### Task item:
The line holding "none -> lime 1x3 plate [288,104,356,146]" is the last one to output; start at the first line of the data, keep every line in between exactly, and leave out pictures.

### Working data:

━━━━━━

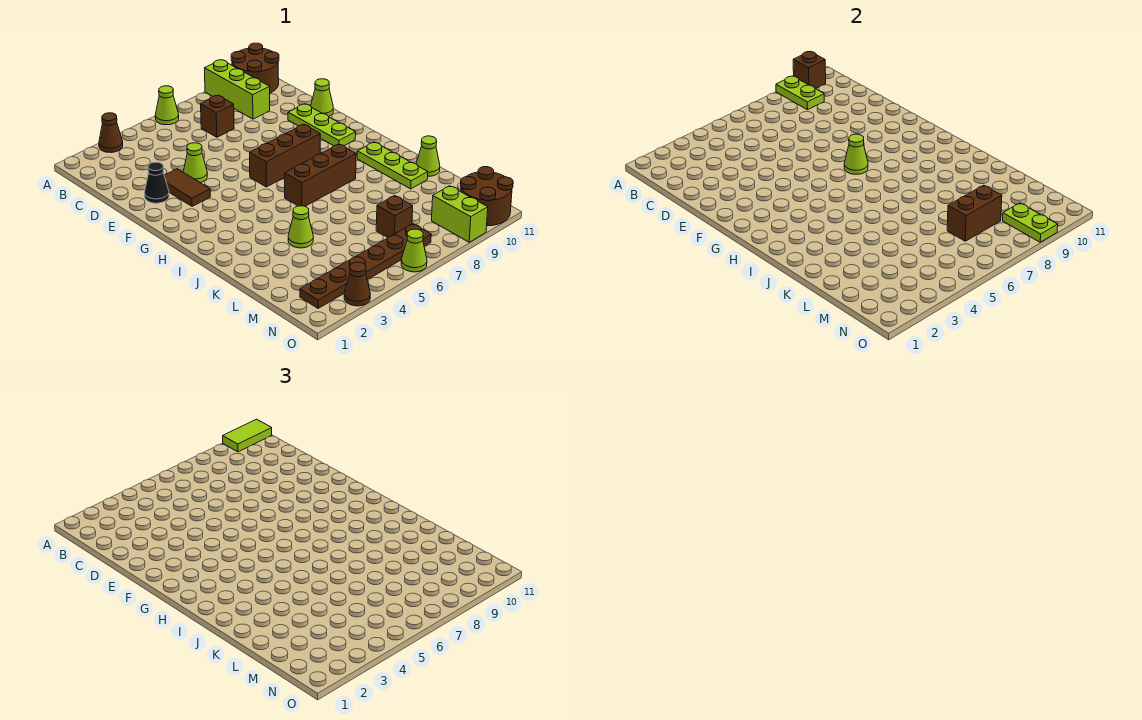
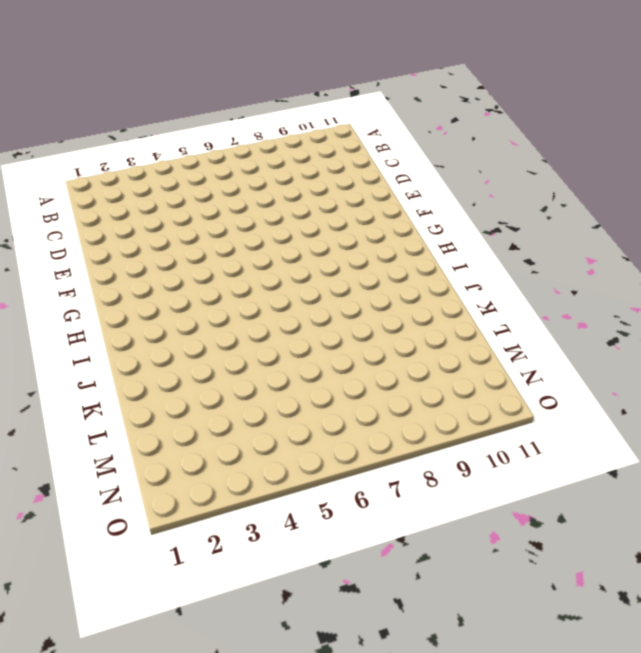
none -> brown 1x1 cone [99,113,123,153]
none -> lime 1x1 cone [155,86,179,125]
none -> lime 1x3 brick [205,60,270,119]

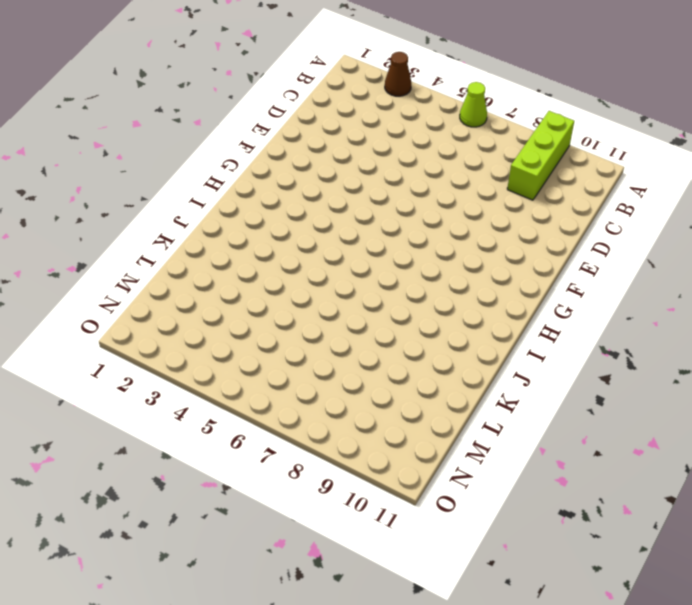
none -> brown 2x2 round brick [231,43,279,93]
none -> brown 1x1 brick [201,96,234,137]
none -> black 1x1 cone [145,162,169,203]

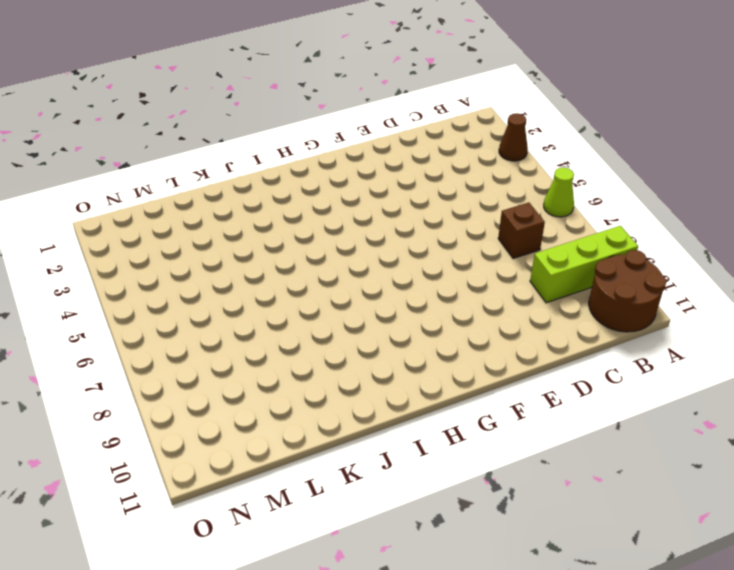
none -> black 1x1 cone [145,162,169,203]
none -> brown 1x2 tile [164,169,210,206]
none -> lime 1x1 cone [183,143,207,183]

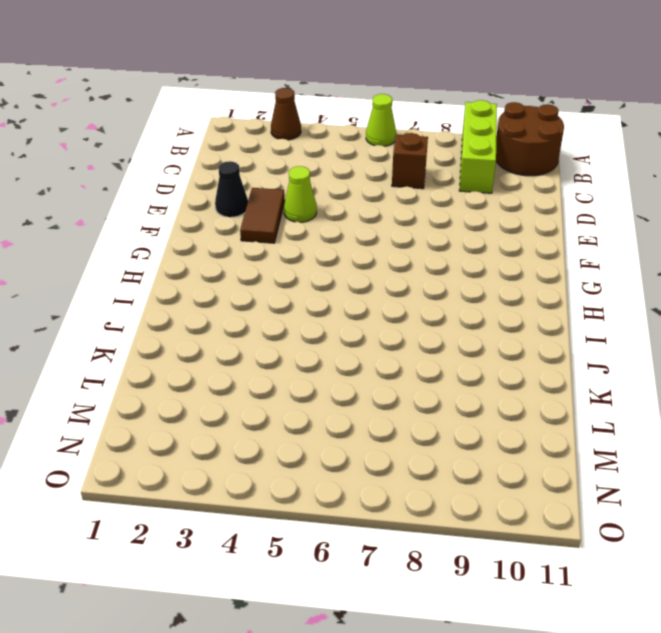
none -> lime 1x3 plate [288,104,356,146]
none -> lime 1x1 cone [311,79,333,116]
none -> brown 1x3 brick [250,124,320,187]

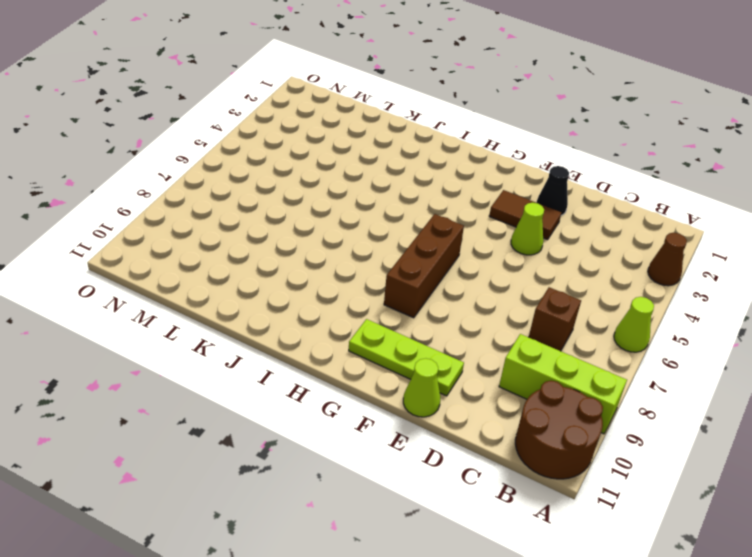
none -> brown 1x3 brick [285,144,356,206]
none -> lime 1x3 plate [357,142,428,189]
none -> lime 1x1 cone [288,206,313,248]

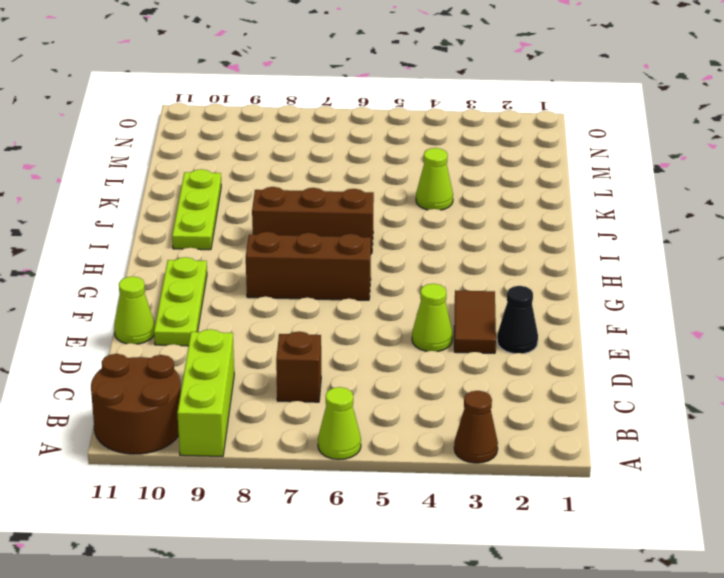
none -> lime 1x1 cone [416,136,440,176]
none -> brown 1x1 brick [376,196,413,237]
none -> brown 1x6 plate [300,224,431,308]

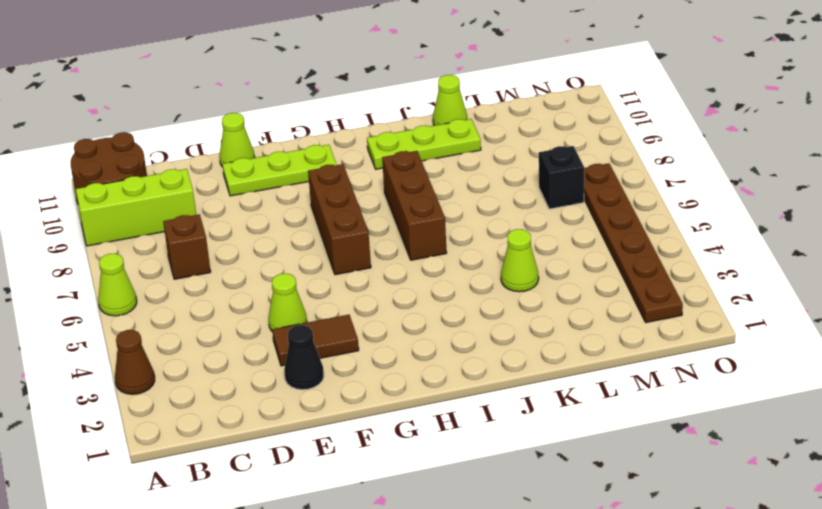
black 1x1 brick [539,146,584,209] -> brown 1x1 brick [376,196,413,237]
none -> lime 1x2 brick [432,186,488,242]
none -> brown 2x2 round brick [461,167,513,226]
none -> brown 1x1 cone [344,262,370,306]

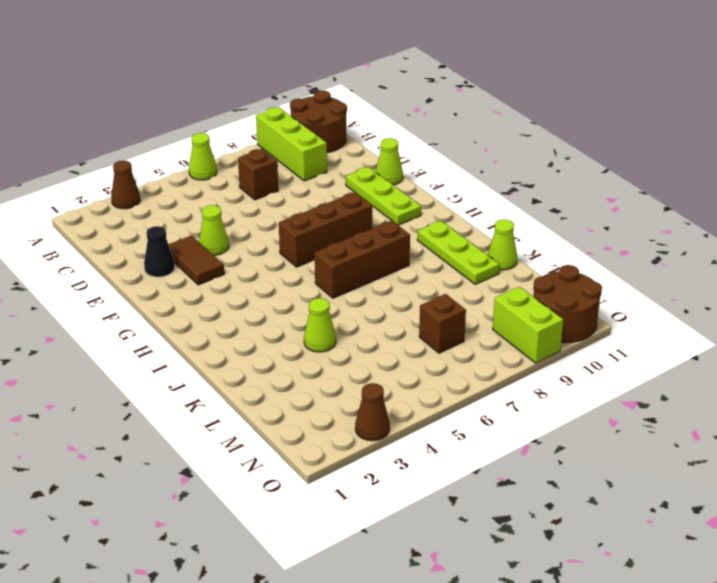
none -> brown 1x6 plate [300,224,431,308]
none -> lime 1x1 cone [401,229,427,272]
none -> lime 1x2 plate [776,76,824,110]

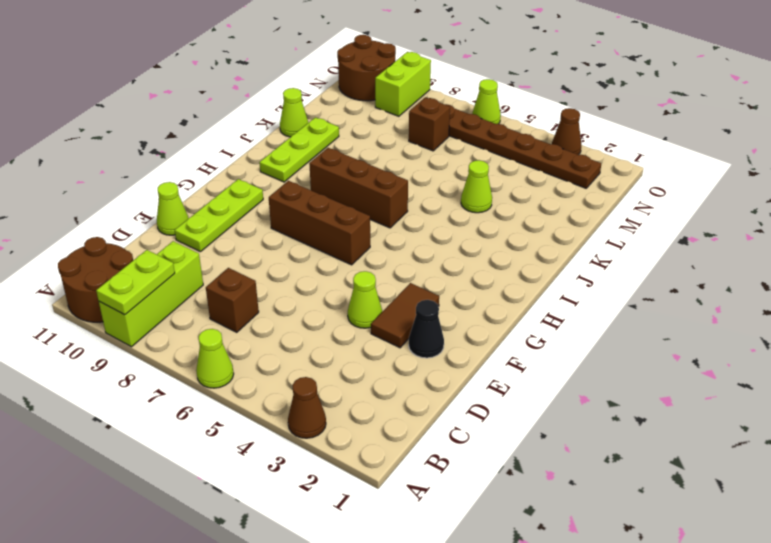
none -> brown 1x1 brick [793,52,826,89]
none -> lime 1x1 cone [844,134,868,174]
none -> brown 1x2 brick [947,185,1002,241]

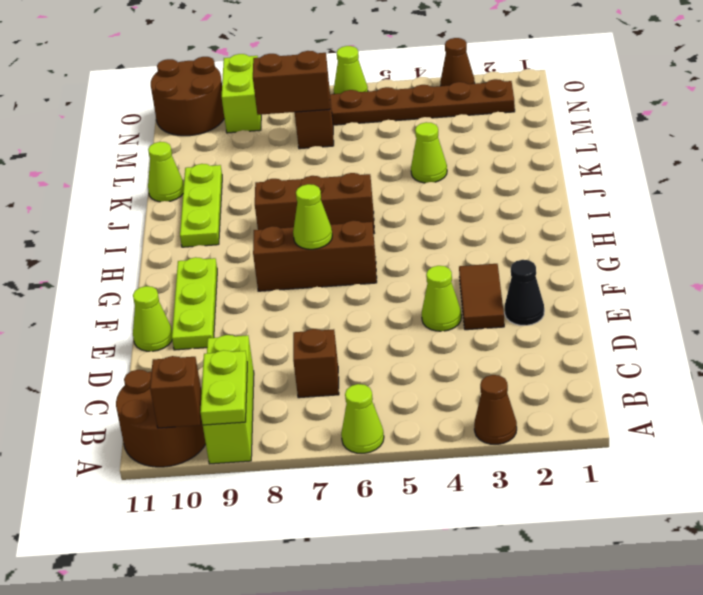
none -> lime 1x2 plate [1003,203,1058,242]
none -> lime 1x2 tile [223,419,272,452]

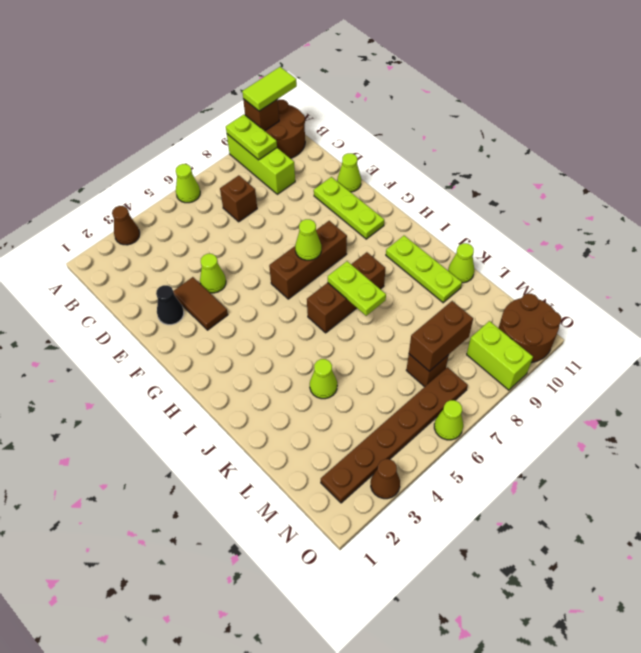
lime 1x2 plate [328,261,386,316] -> lime 1x2 plate moved to [1003,203,1058,242]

━━━━━━

### Answer to this problem:
none -> brown 1x1 cone [99,113,123,153]
none -> lime 1x1 cone [155,86,179,125]
none -> lime 1x3 brick [205,60,270,119]

none -> brown 2x2 round brick [231,43,279,93]
none -> brown 1x1 brick [201,96,234,137]
none -> black 1x1 cone [145,162,169,203]

none -> black 1x1 cone [145,162,169,203]
none -> brown 1x2 tile [164,169,210,206]
none -> lime 1x1 cone [183,143,207,183]

none -> lime 1x3 plate [288,104,356,146]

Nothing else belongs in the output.